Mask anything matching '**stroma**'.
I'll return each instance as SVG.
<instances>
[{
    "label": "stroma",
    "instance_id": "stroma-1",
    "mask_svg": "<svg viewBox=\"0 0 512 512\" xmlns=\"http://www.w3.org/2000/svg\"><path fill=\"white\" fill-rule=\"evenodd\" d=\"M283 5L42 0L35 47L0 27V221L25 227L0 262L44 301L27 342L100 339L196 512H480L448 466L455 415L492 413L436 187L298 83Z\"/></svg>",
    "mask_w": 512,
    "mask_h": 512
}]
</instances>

INSTRUCTIONS FOR THE TASK
In the material above, find each line that contains the word "stroma", and select it.

RESPONSE
Mask anything matching '**stroma**'.
    "label": "stroma",
    "instance_id": "stroma-1",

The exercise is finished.